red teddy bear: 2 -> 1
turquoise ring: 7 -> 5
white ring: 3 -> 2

+++++

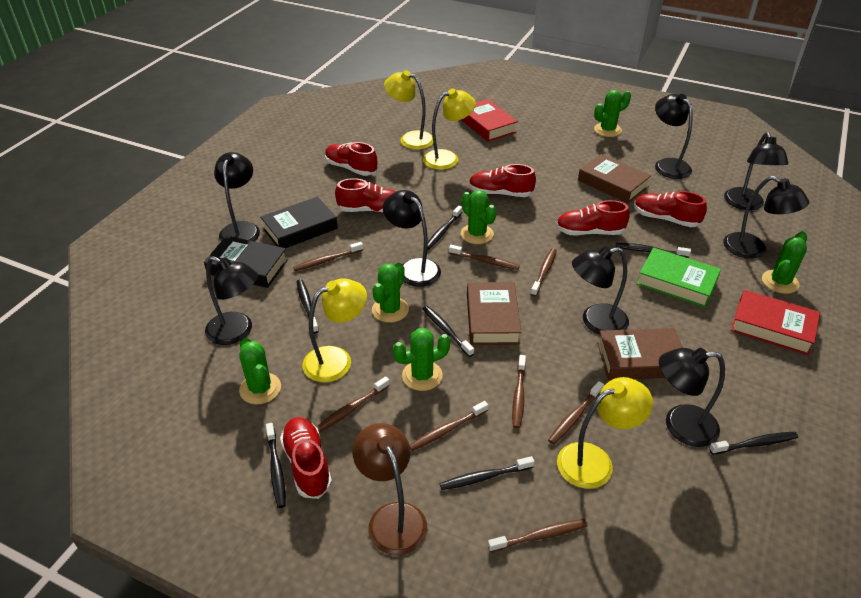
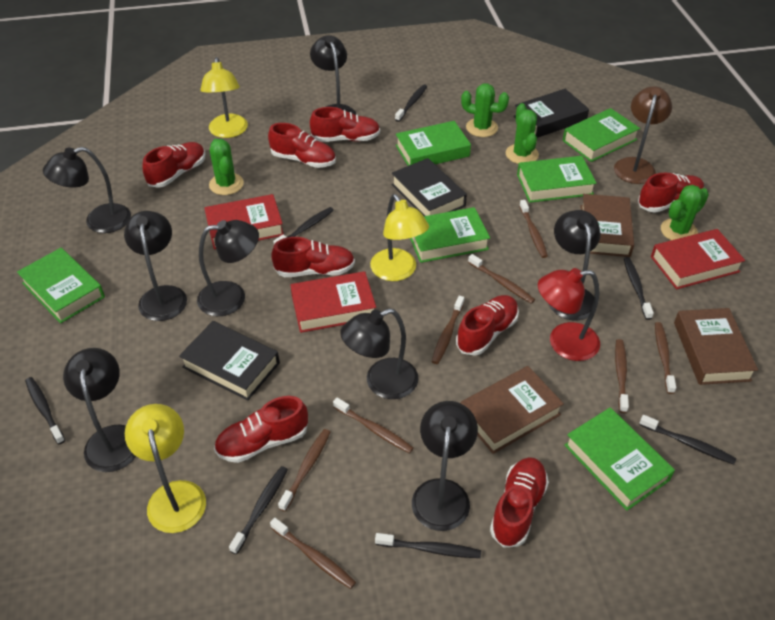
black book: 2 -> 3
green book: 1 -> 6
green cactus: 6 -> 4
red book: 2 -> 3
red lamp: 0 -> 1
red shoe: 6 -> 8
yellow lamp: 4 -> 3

+++++

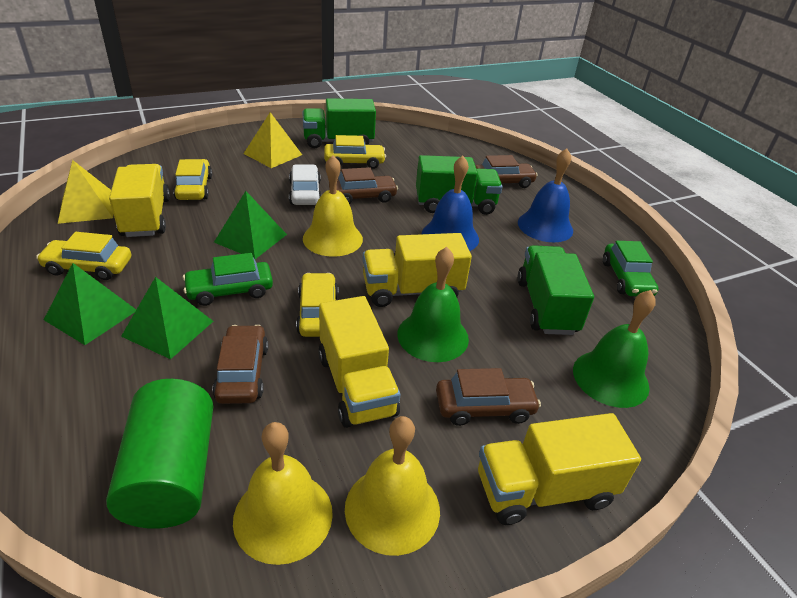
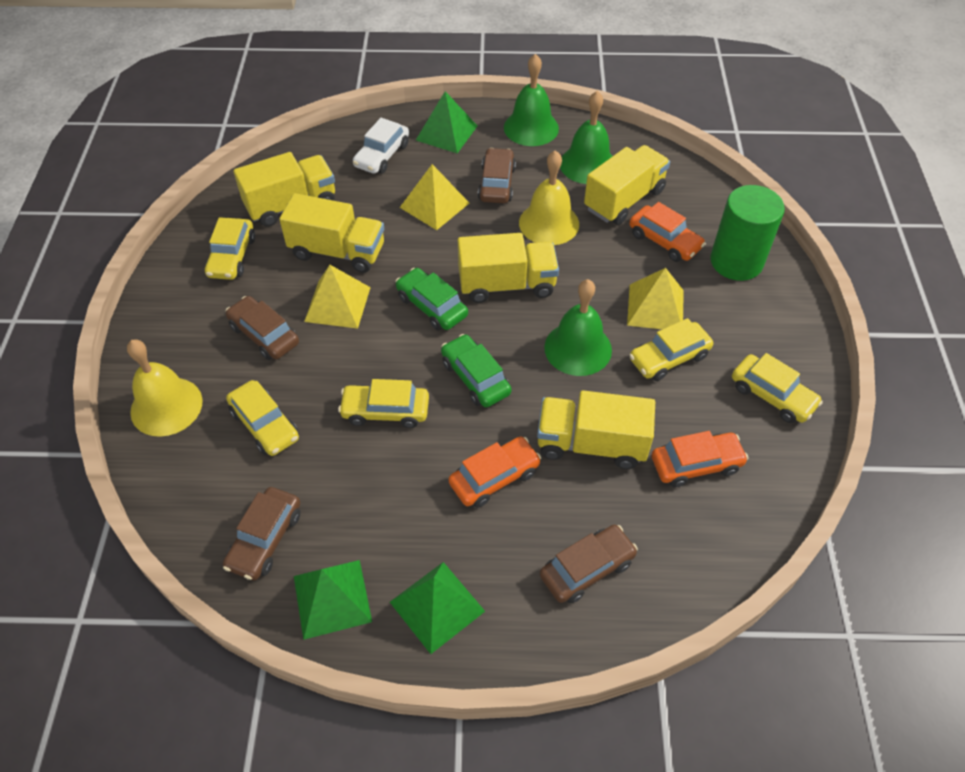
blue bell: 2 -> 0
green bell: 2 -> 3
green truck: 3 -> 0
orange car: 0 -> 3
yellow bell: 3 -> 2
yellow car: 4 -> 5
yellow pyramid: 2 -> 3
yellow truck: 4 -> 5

+++++

• **PROBLEM REQUIREMENTS**:
Retype the portion of the data above that starts on the line with "black book: 2 -> 3" and finishes on the line with "yellow lamp: 4 -> 3", including both of those lines.

• **RESULT**:
black book: 2 -> 3
green book: 1 -> 6
green cactus: 6 -> 4
red book: 2 -> 3
red lamp: 0 -> 1
red shoe: 6 -> 8
yellow lamp: 4 -> 3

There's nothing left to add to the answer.